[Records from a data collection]
☆ ☆ ☆ ☆ ☆ ☆ ☆

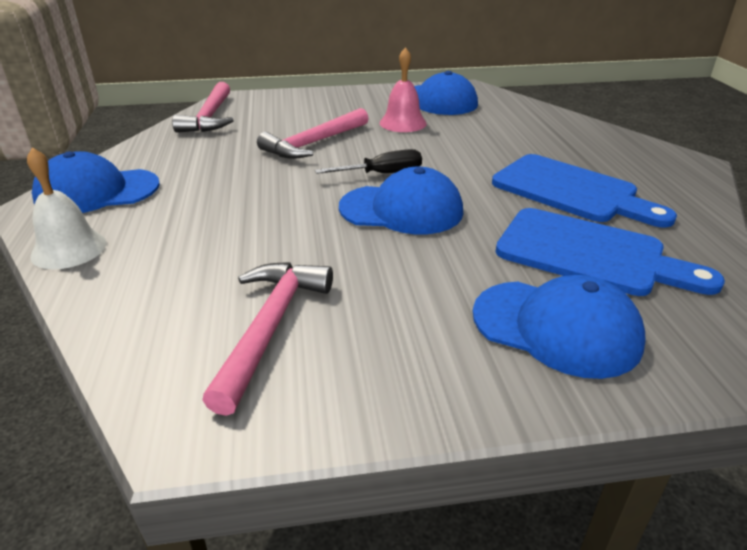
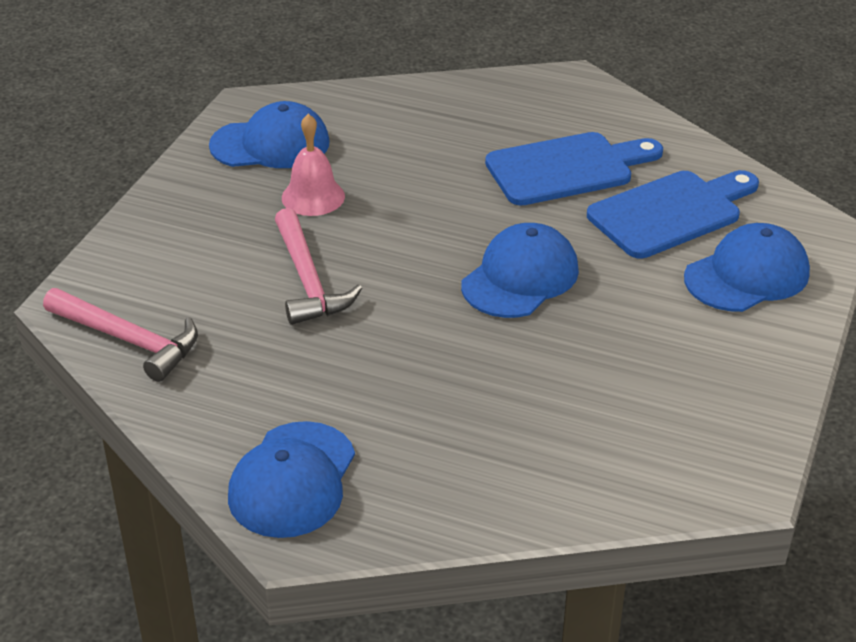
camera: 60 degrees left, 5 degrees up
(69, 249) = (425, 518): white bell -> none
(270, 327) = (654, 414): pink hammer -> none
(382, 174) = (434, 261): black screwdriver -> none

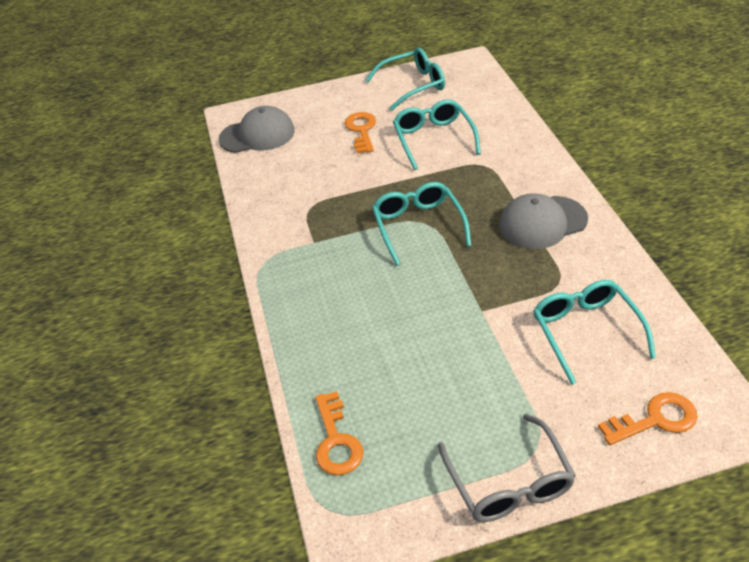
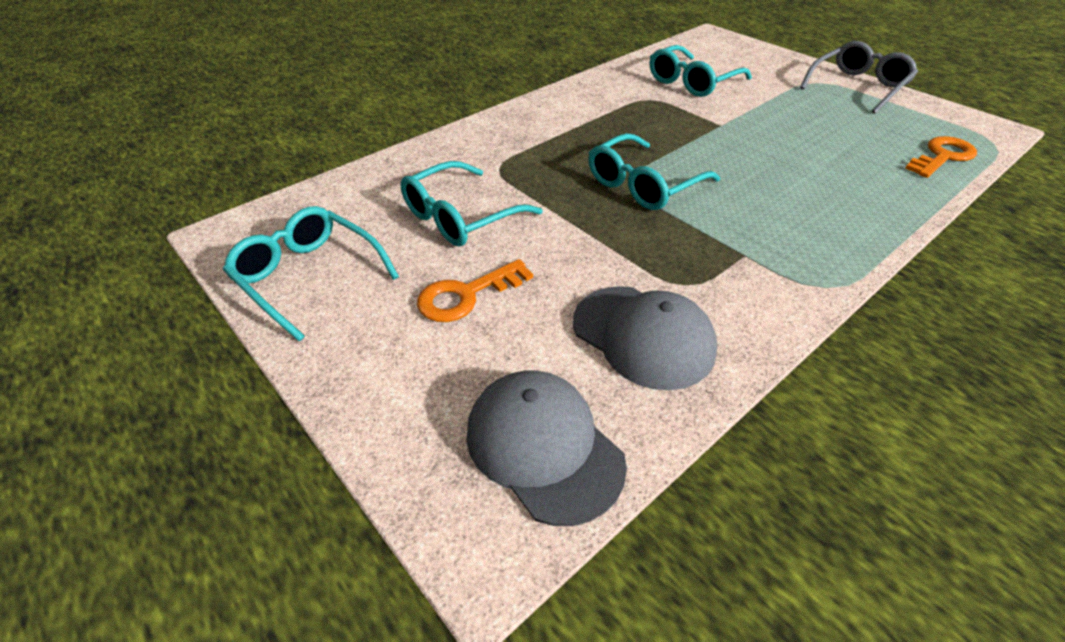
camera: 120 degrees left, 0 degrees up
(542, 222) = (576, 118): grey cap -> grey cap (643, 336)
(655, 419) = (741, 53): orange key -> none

☆ ☆ ☆ ☆ ☆ ☆ ☆

**PROBLEM TO WORK ON**
Would you give again, exactly as written, the lines from the one containing "(270, 327) = (654, 414): pink hammer -> none" through the end of the records, with no pictures and no other lines?

**OUTPUT FOR THIS TASK**
(270, 327) = (654, 414): pink hammer -> none
(382, 174) = (434, 261): black screwdriver -> none

camera: 120 degrees left, 0 degrees up
(542, 222) = (576, 118): grey cap -> grey cap (643, 336)
(655, 419) = (741, 53): orange key -> none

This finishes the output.